Examine the records below. Report how many of their lines contain the word "diode", with no other content.

**DATA RECORDS**
-- -- --

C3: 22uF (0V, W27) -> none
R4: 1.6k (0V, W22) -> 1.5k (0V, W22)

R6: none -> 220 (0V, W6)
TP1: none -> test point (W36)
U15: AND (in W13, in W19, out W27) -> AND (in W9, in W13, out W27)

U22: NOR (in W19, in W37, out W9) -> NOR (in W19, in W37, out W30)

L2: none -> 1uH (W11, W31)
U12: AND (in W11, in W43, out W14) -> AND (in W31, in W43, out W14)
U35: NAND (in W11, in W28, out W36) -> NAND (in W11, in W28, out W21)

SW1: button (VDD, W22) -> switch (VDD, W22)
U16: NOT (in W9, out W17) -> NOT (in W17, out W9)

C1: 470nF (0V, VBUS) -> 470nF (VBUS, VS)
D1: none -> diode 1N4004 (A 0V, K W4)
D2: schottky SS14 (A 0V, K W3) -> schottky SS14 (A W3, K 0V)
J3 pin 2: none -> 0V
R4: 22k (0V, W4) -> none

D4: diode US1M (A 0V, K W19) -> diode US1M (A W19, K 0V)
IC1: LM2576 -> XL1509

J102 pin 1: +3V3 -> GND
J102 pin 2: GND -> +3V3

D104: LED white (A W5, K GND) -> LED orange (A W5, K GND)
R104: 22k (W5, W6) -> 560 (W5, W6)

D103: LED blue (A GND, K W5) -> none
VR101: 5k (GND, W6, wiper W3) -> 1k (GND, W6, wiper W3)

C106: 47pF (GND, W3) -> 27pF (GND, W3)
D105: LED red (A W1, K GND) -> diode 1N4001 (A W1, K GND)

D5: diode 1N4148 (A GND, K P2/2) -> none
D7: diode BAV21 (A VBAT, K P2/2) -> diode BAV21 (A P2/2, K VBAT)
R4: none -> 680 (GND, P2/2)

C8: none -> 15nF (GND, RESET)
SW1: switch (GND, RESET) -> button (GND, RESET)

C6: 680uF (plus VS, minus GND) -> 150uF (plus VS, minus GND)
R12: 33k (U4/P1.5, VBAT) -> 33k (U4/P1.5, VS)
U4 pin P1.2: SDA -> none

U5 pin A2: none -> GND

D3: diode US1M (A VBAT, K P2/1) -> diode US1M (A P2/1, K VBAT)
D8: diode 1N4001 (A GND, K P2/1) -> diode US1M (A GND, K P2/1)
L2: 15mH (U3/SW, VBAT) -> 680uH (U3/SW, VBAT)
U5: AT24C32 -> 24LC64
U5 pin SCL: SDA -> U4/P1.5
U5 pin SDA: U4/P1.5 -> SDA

-- -- --

**ANSWER FOR THIS EXERCISE**
7